Task:
Your task is to repeat the entries underneath exactly, minus the pictures.
━━━━
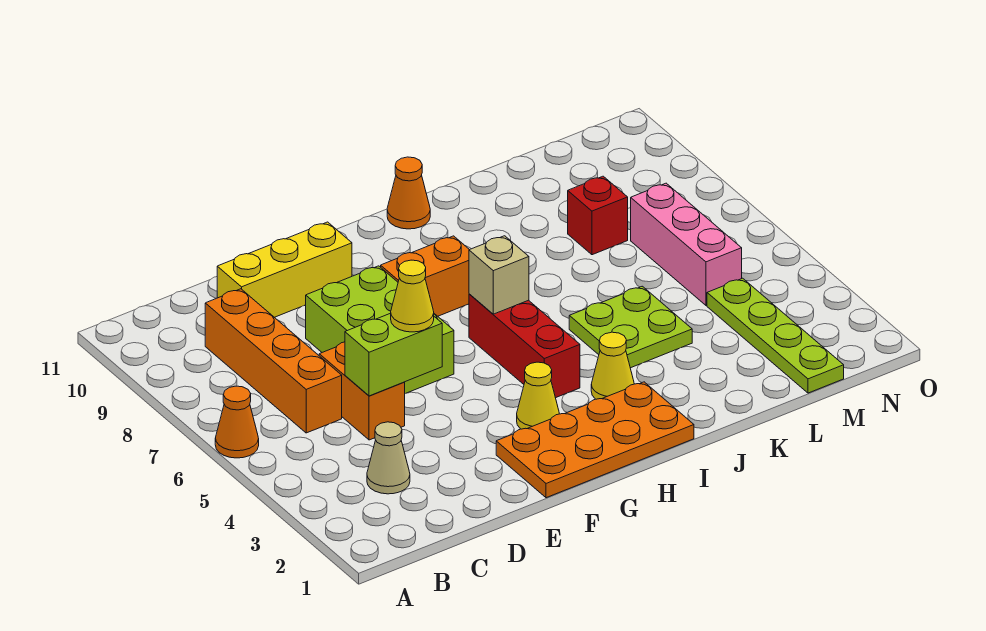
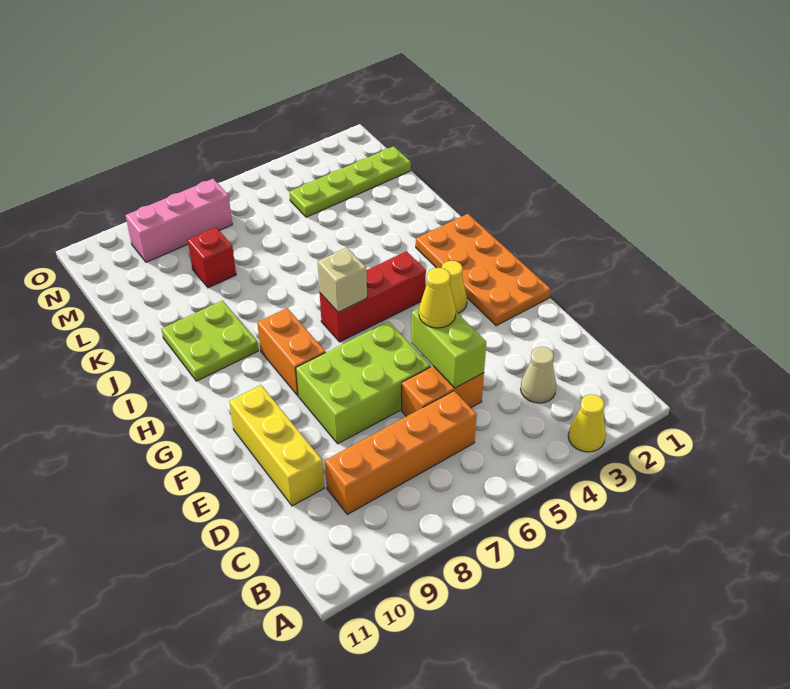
orange cone A6 level 1 -> none
yellow cone I3 level 1 -> yellow cone A3 level 1
orange cone I11 level 1 -> none
lime plate J4:K5 level 1 -> lime plate I9:J10 level 1
pink brick M5:M7 level 1 -> pink brick N7:N9 level 1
━━━━
Written response:
orange cone A6 level 1 -> none
yellow cone I3 level 1 -> yellow cone A3 level 1
orange cone I11 level 1 -> none
lime plate J4:K5 level 1 -> lime plate I9:J10 level 1
pink brick M5:M7 level 1 -> pink brick N7:N9 level 1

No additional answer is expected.